WORK REQUEST:
Take the data below and copy exactly the lines starting at the one with "none -> black brick G2:G5 level 1" and finishing at the one with "none -> lime brick B7:C8 level 1", both included.

EXERCISE MATERIAL:
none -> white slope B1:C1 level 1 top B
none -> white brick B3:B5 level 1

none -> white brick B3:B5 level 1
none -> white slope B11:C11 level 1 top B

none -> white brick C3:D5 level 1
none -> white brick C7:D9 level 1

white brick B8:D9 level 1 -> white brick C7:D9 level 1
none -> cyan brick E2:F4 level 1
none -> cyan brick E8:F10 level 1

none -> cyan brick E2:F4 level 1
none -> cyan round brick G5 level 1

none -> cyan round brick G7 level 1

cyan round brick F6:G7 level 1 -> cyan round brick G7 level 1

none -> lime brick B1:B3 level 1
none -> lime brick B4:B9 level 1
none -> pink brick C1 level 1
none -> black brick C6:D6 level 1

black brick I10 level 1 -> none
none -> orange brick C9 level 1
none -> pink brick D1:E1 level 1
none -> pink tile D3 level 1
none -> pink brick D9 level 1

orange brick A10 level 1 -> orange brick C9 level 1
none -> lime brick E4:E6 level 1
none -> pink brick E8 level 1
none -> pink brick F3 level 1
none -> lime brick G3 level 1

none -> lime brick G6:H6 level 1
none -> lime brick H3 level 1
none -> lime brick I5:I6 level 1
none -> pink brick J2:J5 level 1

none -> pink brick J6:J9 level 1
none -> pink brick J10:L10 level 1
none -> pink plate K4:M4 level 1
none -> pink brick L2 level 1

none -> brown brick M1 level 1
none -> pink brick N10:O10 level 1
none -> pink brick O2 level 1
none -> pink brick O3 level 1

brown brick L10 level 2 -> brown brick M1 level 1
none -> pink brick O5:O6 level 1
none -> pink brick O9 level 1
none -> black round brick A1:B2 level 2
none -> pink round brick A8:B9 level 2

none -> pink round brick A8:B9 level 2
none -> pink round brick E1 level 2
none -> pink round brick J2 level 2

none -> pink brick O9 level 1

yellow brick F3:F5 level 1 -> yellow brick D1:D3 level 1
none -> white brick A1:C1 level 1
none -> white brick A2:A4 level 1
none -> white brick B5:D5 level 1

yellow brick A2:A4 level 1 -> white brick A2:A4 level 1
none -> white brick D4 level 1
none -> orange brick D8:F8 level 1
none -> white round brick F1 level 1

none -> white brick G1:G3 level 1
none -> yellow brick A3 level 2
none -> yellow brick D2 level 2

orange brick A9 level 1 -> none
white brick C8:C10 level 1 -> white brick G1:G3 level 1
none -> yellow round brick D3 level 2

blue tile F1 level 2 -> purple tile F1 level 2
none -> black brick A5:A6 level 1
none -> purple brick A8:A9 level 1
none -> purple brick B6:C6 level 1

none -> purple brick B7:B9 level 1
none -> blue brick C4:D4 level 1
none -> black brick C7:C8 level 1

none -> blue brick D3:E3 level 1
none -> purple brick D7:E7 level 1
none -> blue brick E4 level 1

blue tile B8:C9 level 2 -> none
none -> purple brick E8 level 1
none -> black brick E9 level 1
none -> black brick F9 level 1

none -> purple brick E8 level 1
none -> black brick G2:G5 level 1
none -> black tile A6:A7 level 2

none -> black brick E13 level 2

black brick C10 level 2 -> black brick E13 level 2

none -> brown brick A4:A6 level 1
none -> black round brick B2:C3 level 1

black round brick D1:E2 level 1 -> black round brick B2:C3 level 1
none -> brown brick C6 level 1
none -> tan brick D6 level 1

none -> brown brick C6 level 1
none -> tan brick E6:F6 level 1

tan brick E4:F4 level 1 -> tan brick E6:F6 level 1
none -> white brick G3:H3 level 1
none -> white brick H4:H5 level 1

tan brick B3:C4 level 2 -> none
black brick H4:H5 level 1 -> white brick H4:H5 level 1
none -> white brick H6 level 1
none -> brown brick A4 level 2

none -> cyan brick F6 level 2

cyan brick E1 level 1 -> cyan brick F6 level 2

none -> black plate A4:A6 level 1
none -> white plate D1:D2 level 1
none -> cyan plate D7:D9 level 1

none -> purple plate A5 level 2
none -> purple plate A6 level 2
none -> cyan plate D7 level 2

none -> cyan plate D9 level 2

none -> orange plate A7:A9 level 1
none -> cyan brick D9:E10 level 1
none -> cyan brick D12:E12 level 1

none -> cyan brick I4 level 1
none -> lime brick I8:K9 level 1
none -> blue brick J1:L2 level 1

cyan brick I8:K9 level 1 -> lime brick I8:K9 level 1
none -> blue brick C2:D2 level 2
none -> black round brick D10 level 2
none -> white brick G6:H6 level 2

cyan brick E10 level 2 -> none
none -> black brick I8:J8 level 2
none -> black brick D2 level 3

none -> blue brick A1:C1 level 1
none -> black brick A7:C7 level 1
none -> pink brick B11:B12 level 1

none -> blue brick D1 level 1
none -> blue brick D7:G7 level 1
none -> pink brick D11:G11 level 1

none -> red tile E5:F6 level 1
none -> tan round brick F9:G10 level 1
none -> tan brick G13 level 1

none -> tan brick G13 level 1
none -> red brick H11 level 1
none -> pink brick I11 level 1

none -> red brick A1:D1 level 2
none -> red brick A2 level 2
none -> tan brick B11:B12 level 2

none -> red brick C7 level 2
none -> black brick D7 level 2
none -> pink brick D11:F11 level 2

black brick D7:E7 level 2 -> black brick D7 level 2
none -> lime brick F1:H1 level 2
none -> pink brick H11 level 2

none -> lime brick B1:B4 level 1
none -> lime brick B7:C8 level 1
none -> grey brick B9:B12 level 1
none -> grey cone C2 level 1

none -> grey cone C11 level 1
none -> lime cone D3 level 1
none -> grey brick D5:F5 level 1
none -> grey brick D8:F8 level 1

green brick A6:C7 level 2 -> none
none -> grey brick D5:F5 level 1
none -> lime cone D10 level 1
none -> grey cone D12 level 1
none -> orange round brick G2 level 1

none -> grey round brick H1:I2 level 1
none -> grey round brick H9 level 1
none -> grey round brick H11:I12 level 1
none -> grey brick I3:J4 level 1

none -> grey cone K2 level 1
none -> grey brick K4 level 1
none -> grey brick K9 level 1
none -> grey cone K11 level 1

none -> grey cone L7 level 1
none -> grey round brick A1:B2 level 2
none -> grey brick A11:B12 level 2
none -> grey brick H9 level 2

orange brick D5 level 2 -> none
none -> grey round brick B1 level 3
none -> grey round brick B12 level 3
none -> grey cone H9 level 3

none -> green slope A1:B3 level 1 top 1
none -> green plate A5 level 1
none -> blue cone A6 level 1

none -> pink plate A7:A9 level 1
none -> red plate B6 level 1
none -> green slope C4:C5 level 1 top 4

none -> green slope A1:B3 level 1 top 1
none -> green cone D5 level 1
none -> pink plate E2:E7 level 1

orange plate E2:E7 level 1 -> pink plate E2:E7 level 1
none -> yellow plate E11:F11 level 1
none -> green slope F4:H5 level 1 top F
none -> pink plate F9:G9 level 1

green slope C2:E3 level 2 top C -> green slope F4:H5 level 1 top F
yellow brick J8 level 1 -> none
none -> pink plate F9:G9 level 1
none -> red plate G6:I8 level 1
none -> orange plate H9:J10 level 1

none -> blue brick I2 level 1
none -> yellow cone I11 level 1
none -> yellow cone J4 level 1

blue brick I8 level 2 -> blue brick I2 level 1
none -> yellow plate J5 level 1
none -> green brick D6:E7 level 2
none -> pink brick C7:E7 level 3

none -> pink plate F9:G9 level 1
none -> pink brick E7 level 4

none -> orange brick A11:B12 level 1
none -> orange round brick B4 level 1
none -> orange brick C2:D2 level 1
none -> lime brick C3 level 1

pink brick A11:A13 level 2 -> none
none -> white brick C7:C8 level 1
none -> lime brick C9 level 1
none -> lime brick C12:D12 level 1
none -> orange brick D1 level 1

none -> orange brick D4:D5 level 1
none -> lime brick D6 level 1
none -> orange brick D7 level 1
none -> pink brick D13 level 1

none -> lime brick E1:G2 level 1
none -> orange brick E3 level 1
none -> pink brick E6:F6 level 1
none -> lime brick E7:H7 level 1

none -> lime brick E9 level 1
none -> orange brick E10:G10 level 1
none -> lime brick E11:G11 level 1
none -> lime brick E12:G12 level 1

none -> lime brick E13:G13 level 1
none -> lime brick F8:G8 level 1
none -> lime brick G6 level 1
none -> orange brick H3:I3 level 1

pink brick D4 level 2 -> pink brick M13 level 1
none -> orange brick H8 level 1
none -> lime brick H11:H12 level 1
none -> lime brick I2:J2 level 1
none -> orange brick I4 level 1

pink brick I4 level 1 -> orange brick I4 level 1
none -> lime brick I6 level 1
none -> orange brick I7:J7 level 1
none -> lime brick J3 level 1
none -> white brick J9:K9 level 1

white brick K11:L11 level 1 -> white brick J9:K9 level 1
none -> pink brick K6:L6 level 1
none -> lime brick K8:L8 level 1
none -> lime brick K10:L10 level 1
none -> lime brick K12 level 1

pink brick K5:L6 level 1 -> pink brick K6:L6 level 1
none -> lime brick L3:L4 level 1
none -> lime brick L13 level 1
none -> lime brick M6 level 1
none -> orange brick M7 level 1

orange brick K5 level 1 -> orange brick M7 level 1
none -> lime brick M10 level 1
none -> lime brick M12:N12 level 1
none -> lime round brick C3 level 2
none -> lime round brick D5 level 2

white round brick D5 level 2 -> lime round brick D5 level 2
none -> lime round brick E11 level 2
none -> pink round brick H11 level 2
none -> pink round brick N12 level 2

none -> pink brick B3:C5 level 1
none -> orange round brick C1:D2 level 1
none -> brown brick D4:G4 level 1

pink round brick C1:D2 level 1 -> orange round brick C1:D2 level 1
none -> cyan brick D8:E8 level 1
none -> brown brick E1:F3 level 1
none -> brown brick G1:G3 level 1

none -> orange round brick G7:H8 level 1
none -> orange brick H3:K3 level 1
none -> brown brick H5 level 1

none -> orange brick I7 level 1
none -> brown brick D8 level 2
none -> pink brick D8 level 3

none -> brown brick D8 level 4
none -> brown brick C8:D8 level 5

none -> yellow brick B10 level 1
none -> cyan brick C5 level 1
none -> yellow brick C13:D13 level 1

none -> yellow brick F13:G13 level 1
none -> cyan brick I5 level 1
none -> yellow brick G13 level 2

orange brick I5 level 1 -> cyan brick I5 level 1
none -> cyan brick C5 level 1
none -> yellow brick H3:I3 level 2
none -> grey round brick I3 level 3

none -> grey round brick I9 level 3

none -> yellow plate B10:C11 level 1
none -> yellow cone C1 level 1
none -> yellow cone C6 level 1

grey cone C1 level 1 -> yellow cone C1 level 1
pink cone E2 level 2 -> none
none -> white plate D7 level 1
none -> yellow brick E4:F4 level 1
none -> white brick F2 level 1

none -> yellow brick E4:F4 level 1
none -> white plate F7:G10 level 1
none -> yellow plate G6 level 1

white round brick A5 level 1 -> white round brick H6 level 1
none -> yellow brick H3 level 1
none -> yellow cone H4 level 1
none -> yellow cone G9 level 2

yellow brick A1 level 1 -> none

YOUR SOLUTION:
none -> black brick G2:G5 level 1
none -> black tile A6:A7 level 2

none -> black brick E13 level 2

black brick C10 level 2 -> black brick E13 level 2

none -> brown brick A4:A6 level 1
none -> black round brick B2:C3 level 1

black round brick D1:E2 level 1 -> black round brick B2:C3 level 1
none -> brown brick C6 level 1
none -> tan brick D6 level 1

none -> brown brick C6 level 1
none -> tan brick E6:F6 level 1

tan brick E4:F4 level 1 -> tan brick E6:F6 level 1
none -> white brick G3:H3 level 1
none -> white brick H4:H5 level 1

tan brick B3:C4 level 2 -> none
black brick H4:H5 level 1 -> white brick H4:H5 level 1
none -> white brick H6 level 1
none -> brown brick A4 level 2

none -> cyan brick F6 level 2

cyan brick E1 level 1 -> cyan brick F6 level 2

none -> black plate A4:A6 level 1
none -> white plate D1:D2 level 1
none -> cyan plate D7:D9 level 1

none -> purple plate A5 level 2
none -> purple plate A6 level 2
none -> cyan plate D7 level 2

none -> cyan plate D9 level 2

none -> orange plate A7:A9 level 1
none -> cyan brick D9:E10 level 1
none -> cyan brick D12:E12 level 1

none -> cyan brick I4 level 1
none -> lime brick I8:K9 level 1
none -> blue brick J1:L2 level 1

cyan brick I8:K9 level 1 -> lime brick I8:K9 level 1
none -> blue brick C2:D2 level 2
none -> black round brick D10 level 2
none -> white brick G6:H6 level 2

cyan brick E10 level 2 -> none
none -> black brick I8:J8 level 2
none -> black brick D2 level 3

none -> blue brick A1:C1 level 1
none -> black brick A7:C7 level 1
none -> pink brick B11:B12 level 1

none -> blue brick D1 level 1
none -> blue brick D7:G7 level 1
none -> pink brick D11:G11 level 1

none -> red tile E5:F6 level 1
none -> tan round brick F9:G10 level 1
none -> tan brick G13 level 1

none -> tan brick G13 level 1
none -> red brick H11 level 1
none -> pink brick I11 level 1

none -> red brick A1:D1 level 2
none -> red brick A2 level 2
none -> tan brick B11:B12 level 2

none -> red brick C7 level 2
none -> black brick D7 level 2
none -> pink brick D11:F11 level 2

black brick D7:E7 level 2 -> black brick D7 level 2
none -> lime brick F1:H1 level 2
none -> pink brick H11 level 2

none -> lime brick B1:B4 level 1
none -> lime brick B7:C8 level 1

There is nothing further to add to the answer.